Written task: Copy out exactly the lines that begin with the one containing "camera: 55 degrees right, 5 degrees down" and continue until the last line of the material.

Supplied records:

+ + + + +

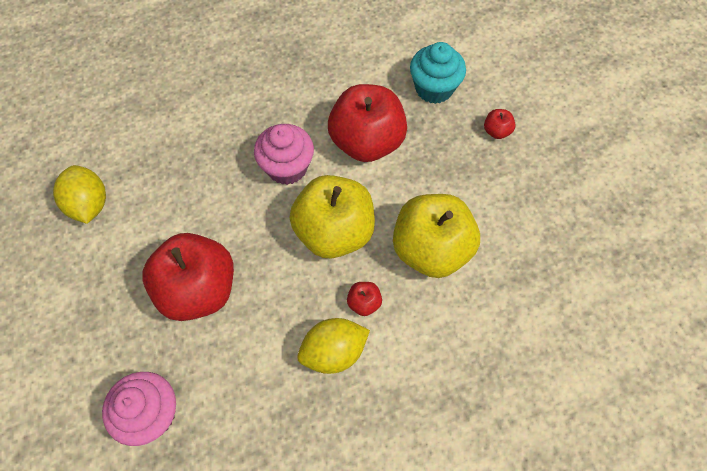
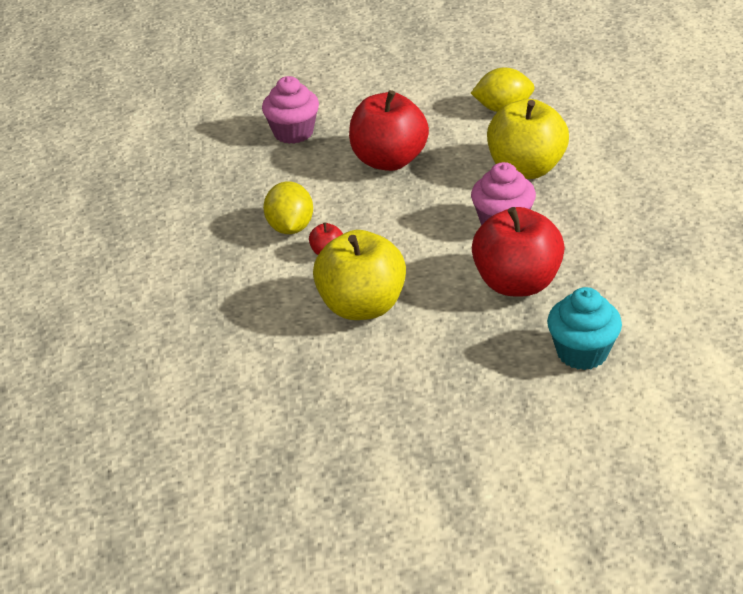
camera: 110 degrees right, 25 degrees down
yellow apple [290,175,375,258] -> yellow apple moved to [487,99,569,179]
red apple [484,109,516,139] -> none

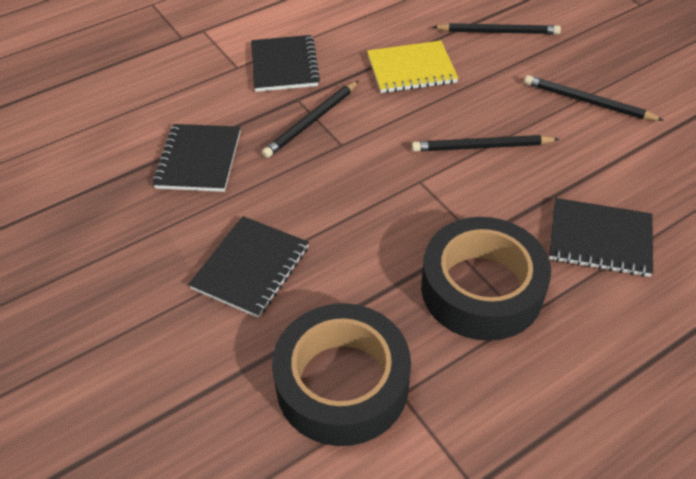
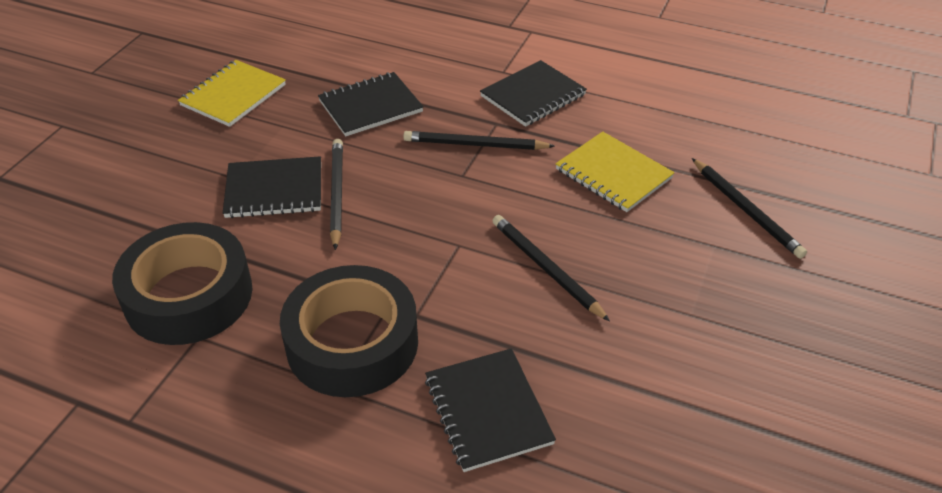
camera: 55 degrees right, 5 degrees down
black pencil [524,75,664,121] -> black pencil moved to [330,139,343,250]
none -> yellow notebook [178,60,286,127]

+ + + + +

Response for this exercise:
camera: 55 degrees right, 5 degrees down
black pencil [524,75,664,121] -> black pencil moved to [330,139,343,250]
none -> yellow notebook [178,60,286,127]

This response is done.